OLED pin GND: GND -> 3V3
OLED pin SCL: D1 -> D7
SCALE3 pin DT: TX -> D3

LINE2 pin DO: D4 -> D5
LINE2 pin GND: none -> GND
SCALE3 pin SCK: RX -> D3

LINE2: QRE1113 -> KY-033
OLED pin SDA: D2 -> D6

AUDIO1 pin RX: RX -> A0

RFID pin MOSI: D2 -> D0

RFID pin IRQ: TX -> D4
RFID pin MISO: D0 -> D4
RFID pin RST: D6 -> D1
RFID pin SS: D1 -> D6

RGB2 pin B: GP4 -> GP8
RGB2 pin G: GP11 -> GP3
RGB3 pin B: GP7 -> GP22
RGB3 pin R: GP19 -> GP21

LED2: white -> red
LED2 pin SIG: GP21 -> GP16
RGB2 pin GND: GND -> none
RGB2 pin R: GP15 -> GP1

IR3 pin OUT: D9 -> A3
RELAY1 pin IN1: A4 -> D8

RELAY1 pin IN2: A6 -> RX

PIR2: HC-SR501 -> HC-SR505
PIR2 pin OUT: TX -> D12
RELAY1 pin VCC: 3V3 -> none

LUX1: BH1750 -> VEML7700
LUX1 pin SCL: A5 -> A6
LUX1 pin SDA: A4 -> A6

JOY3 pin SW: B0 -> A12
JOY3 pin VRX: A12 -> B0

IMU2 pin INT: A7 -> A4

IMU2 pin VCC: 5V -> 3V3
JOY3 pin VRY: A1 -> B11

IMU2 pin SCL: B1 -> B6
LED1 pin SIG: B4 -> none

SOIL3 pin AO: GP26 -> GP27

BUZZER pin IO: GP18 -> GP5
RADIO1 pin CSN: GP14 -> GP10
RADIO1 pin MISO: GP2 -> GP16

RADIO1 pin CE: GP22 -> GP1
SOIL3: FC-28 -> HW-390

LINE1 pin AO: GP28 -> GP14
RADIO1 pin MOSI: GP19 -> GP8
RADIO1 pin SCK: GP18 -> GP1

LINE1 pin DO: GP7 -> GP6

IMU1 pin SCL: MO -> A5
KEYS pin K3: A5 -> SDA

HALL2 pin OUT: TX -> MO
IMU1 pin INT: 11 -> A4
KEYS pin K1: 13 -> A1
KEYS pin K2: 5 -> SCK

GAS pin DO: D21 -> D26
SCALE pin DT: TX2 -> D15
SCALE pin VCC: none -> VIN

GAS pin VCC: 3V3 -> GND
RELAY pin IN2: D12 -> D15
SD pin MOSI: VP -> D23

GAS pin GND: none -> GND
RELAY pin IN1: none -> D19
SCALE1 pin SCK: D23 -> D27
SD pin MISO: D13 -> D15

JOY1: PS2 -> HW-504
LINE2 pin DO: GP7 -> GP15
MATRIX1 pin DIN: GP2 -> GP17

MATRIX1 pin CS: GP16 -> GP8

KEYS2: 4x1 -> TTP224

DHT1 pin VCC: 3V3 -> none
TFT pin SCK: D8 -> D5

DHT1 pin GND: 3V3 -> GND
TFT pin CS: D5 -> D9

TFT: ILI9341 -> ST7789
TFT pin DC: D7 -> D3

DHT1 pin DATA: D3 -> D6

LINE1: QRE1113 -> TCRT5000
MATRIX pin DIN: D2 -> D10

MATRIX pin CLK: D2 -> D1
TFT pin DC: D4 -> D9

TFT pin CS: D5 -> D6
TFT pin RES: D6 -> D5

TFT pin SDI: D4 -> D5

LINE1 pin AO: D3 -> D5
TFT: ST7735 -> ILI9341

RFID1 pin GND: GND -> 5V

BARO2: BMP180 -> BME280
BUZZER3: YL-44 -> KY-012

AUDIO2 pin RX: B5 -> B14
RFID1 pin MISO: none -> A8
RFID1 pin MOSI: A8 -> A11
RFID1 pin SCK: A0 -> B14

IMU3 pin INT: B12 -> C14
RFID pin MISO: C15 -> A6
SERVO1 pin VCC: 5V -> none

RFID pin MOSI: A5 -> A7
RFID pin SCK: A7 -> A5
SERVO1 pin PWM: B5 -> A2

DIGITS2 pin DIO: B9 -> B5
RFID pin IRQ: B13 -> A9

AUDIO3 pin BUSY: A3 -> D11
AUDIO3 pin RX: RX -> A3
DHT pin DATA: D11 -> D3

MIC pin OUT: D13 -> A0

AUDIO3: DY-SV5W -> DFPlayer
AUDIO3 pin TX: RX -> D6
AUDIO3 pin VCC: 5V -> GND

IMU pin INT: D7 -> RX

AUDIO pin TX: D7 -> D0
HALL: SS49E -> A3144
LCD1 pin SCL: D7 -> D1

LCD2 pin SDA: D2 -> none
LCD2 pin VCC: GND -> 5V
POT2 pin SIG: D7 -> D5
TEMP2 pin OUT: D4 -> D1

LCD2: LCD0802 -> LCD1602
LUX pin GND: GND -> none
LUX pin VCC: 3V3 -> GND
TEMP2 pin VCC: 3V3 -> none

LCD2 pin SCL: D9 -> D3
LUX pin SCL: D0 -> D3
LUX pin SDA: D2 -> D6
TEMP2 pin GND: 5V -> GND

──────────

● **Your objective**
For each line in the entries that holds "DATA", return that line.

● **Exercise solution**
DHT1 pin DATA: D3 -> D6
DHT pin DATA: D11 -> D3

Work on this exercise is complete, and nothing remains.